**Activity**
The records that follow are to be transcribed word for word.

**Data for analysis**
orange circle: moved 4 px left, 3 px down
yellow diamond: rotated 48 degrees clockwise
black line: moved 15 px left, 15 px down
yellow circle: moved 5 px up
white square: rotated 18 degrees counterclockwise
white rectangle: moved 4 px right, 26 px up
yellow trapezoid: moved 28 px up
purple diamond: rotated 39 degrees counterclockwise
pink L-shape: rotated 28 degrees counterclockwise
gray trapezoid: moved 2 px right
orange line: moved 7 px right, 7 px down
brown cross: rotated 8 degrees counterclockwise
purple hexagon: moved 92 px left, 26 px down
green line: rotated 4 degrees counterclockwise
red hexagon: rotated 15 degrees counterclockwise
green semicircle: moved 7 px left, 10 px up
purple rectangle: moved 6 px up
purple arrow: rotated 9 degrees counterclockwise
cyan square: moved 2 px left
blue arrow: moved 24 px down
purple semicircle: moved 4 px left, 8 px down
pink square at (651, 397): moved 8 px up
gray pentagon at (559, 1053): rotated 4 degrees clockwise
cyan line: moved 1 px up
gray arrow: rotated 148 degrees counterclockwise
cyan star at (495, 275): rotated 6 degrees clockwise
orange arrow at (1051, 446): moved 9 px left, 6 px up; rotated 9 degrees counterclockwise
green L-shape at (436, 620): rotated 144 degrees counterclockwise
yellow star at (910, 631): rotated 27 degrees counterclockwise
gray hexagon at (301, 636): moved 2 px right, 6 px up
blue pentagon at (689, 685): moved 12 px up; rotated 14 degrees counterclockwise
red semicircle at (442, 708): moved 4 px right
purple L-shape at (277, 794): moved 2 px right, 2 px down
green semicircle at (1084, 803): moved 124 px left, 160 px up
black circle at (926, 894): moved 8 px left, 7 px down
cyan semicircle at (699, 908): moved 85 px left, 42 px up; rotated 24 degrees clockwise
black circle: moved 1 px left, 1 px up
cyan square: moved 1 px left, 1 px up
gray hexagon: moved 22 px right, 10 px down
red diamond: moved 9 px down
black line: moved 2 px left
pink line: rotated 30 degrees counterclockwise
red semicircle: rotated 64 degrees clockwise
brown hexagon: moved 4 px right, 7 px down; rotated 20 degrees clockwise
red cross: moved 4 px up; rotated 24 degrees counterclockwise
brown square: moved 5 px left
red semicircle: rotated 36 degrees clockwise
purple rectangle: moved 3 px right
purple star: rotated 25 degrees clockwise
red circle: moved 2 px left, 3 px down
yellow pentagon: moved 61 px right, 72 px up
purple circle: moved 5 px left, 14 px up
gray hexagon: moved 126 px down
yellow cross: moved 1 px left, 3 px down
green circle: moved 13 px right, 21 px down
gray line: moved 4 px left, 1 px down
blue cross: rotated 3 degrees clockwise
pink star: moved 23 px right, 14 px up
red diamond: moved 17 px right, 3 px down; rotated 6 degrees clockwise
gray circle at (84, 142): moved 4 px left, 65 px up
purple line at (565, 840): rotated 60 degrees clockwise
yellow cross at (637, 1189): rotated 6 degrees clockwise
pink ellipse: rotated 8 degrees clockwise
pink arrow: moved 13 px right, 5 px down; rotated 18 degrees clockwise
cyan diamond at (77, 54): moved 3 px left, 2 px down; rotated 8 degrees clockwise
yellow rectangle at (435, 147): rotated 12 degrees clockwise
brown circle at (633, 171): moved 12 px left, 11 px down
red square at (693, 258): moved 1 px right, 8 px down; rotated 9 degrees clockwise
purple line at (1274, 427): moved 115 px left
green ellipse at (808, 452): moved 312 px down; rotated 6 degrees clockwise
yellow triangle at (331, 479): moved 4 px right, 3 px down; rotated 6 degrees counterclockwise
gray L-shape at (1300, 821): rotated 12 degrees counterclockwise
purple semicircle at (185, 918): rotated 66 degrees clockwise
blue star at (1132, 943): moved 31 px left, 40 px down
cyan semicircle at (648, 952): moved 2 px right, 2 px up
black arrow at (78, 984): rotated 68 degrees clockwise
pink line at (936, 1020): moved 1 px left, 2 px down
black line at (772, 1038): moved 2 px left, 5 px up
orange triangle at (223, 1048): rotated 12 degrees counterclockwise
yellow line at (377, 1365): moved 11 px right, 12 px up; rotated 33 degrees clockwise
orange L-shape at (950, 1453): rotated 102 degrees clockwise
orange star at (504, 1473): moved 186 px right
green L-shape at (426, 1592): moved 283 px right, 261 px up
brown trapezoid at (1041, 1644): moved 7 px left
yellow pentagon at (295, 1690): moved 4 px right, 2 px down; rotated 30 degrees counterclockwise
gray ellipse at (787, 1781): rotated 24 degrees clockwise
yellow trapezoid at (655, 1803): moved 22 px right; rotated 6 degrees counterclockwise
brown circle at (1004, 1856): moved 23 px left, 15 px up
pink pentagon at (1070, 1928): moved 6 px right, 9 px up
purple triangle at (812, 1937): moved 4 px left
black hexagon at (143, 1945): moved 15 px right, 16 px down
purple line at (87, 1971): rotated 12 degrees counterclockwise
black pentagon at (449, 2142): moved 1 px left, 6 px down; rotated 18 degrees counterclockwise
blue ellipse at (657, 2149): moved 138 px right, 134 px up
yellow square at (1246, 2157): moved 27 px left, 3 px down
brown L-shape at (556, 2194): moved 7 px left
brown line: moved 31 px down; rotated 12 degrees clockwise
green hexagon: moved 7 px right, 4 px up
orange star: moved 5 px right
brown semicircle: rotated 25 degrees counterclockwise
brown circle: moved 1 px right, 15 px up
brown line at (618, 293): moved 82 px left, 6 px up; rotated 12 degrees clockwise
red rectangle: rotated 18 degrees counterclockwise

**Result of the task**
orange circle: moved 4 px left, 3 px down
yellow diamond: rotated 48 degrees clockwise
black line: moved 15 px left, 15 px down
yellow circle: moved 5 px up
white square: rotated 18 degrees counterclockwise
white rectangle: moved 4 px right, 26 px up
yellow trapezoid: moved 28 px up
purple diamond: rotated 39 degrees counterclockwise
pink L-shape: rotated 28 degrees counterclockwise
gray trapezoid: moved 2 px right
orange line: moved 7 px right, 7 px down
brown cross: rotated 8 degrees counterclockwise
purple hexagon: moved 92 px left, 26 px down
green line: rotated 4 degrees counterclockwise
red hexagon: rotated 15 degrees counterclockwise
green semicircle: moved 7 px left, 10 px up
purple rectangle: moved 6 px up
purple arrow: rotated 9 degrees counterclockwise
cyan square: moved 2 px left
blue arrow: moved 24 px down
purple semicircle: moved 4 px left, 8 px down
pink square at (651, 397): moved 8 px up
gray pentagon at (559, 1053): rotated 4 degrees clockwise
cyan line: moved 1 px up
gray arrow: rotated 148 degrees counterclockwise
cyan star at (495, 275): rotated 6 degrees clockwise
orange arrow at (1051, 446): moved 9 px left, 6 px up; rotated 9 degrees counterclockwise
green L-shape at (436, 620): rotated 144 degrees counterclockwise
yellow star at (910, 631): rotated 27 degrees counterclockwise
gray hexagon at (301, 636): moved 2 px right, 6 px up
blue pentagon at (689, 685): moved 12 px up; rotated 14 degrees counterclockwise
red semicircle at (442, 708): moved 4 px right
purple L-shape at (277, 794): moved 2 px right, 2 px down
green semicircle at (1084, 803): moved 124 px left, 160 px up
black circle at (926, 894): moved 8 px left, 7 px down
cyan semicircle at (699, 908): moved 85 px left, 42 px up; rotated 24 degrees clockwise
black circle: moved 1 px left, 1 px up
cyan square: moved 1 px left, 1 px up
gray hexagon: moved 22 px right, 10 px down
red diamond: moved 9 px down
black line: moved 2 px left
pink line: rotated 30 degrees counterclockwise
red semicircle: rotated 64 degrees clockwise
brown hexagon: moved 4 px right, 7 px down; rotated 20 degrees clockwise
red cross: moved 4 px up; rotated 24 degrees counterclockwise
brown square: moved 5 px left
red semicircle: rotated 36 degrees clockwise
purple rectangle: moved 3 px right
purple star: rotated 25 degrees clockwise
red circle: moved 2 px left, 3 px down
yellow pentagon: moved 61 px right, 72 px up
purple circle: moved 5 px left, 14 px up
gray hexagon: moved 126 px down
yellow cross: moved 1 px left, 3 px down
green circle: moved 13 px right, 21 px down
gray line: moved 4 px left, 1 px down
blue cross: rotated 3 degrees clockwise
pink star: moved 23 px right, 14 px up
red diamond: moved 17 px right, 3 px down; rotated 6 degrees clockwise
gray circle at (84, 142): moved 4 px left, 65 px up
purple line at (565, 840): rotated 60 degrees clockwise
yellow cross at (637, 1189): rotated 6 degrees clockwise
pink ellipse: rotated 8 degrees clockwise
pink arrow: moved 13 px right, 5 px down; rotated 18 degrees clockwise
cyan diamond at (77, 54): moved 3 px left, 2 px down; rotated 8 degrees clockwise
yellow rectangle at (435, 147): rotated 12 degrees clockwise
brown circle at (633, 171): moved 12 px left, 11 px down
red square at (693, 258): moved 1 px right, 8 px down; rotated 9 degrees clockwise
purple line at (1274, 427): moved 115 px left
green ellipse at (808, 452): moved 312 px down; rotated 6 degrees clockwise
yellow triangle at (331, 479): moved 4 px right, 3 px down; rotated 6 degrees counterclockwise
gray L-shape at (1300, 821): rotated 12 degrees counterclockwise
purple semicircle at (185, 918): rotated 66 degrees clockwise
blue star at (1132, 943): moved 31 px left, 40 px down
cyan semicircle at (648, 952): moved 2 px right, 2 px up
black arrow at (78, 984): rotated 68 degrees clockwise
pink line at (936, 1020): moved 1 px left, 2 px down
black line at (772, 1038): moved 2 px left, 5 px up
orange triangle at (223, 1048): rotated 12 degrees counterclockwise
yellow line at (377, 1365): moved 11 px right, 12 px up; rotated 33 degrees clockwise
orange L-shape at (950, 1453): rotated 102 degrees clockwise
orange star at (504, 1473): moved 186 px right
green L-shape at (426, 1592): moved 283 px right, 261 px up
brown trapezoid at (1041, 1644): moved 7 px left
yellow pentagon at (295, 1690): moved 4 px right, 2 px down; rotated 30 degrees counterclockwise
gray ellipse at (787, 1781): rotated 24 degrees clockwise
yellow trapezoid at (655, 1803): moved 22 px right; rotated 6 degrees counterclockwise
brown circle at (1004, 1856): moved 23 px left, 15 px up
pink pentagon at (1070, 1928): moved 6 px right, 9 px up
purple triangle at (812, 1937): moved 4 px left
black hexagon at (143, 1945): moved 15 px right, 16 px down
purple line at (87, 1971): rotated 12 degrees counterclockwise
black pentagon at (449, 2142): moved 1 px left, 6 px down; rotated 18 degrees counterclockwise
blue ellipse at (657, 2149): moved 138 px right, 134 px up
yellow square at (1246, 2157): moved 27 px left, 3 px down
brown L-shape at (556, 2194): moved 7 px left
brown line: moved 31 px down; rotated 12 degrees clockwise
green hexagon: moved 7 px right, 4 px up
orange star: moved 5 px right
brown semicircle: rotated 25 degrees counterclockwise
brown circle: moved 1 px right, 15 px up
brown line at (618, 293): moved 82 px left, 6 px up; rotated 12 degrees clockwise
red rectangle: rotated 18 degrees counterclockwise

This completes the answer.